== Instructions to follow ==
Search the entries below for the line containing "camera: 155 degrees left, 0 degrees up"; from there to the end, return every line exactly and add nothing.

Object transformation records
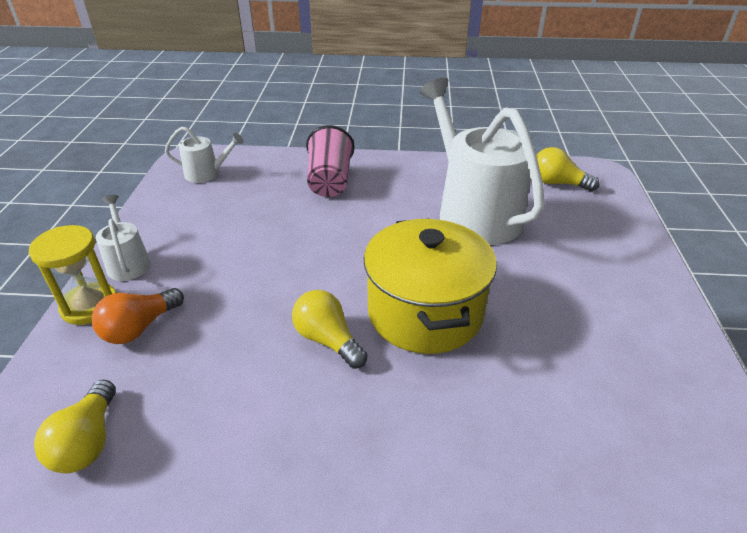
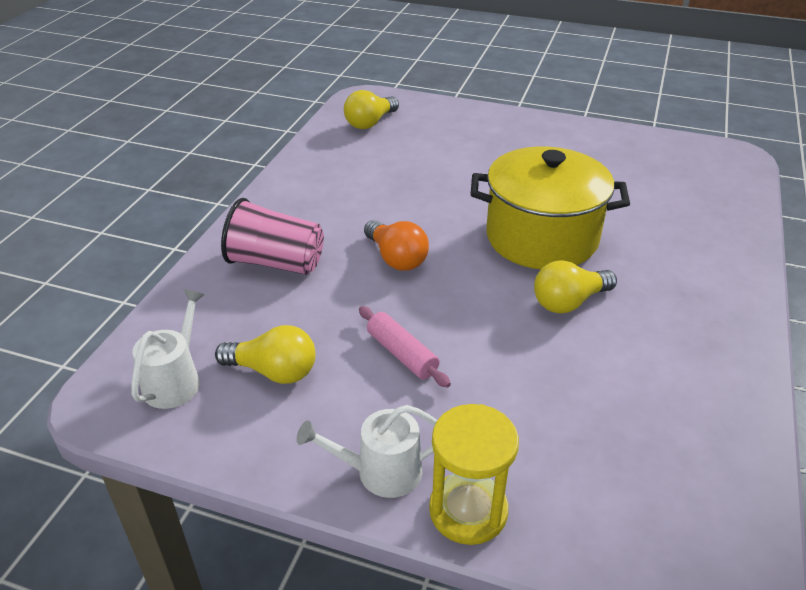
camera: 75 degrees left, 0 degrees up
yellow light bulb [34,380,116,473] -> yellow light bulb moved to [215,325,316,384]
orange light bulb [91,288,184,344] -> orange light bulb moved to [364,220,429,271]
white watering can [420,78,545,245] -> none
none -> pink rolling pin [359,306,451,388]

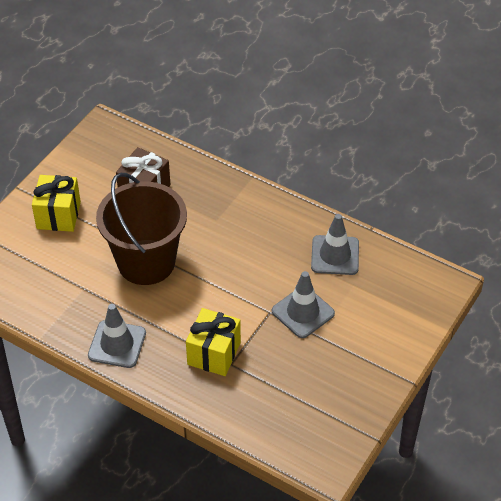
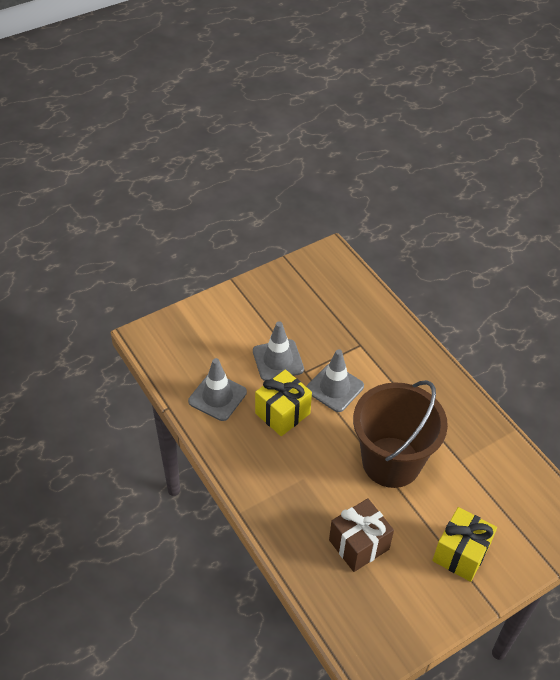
camera: 155 degrees left, 0 degrees up
grey traffic cone [88,304,146,368] -> grey traffic cone moved to [306,349,364,412]
yellow gift [186,308,241,376] -> yellow gift moved to [255,370,312,436]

== Solved problem ==
camera: 155 degrees left, 0 degrees up
grey traffic cone [88,304,146,368] -> grey traffic cone moved to [306,349,364,412]
yellow gift [186,308,241,376] -> yellow gift moved to [255,370,312,436]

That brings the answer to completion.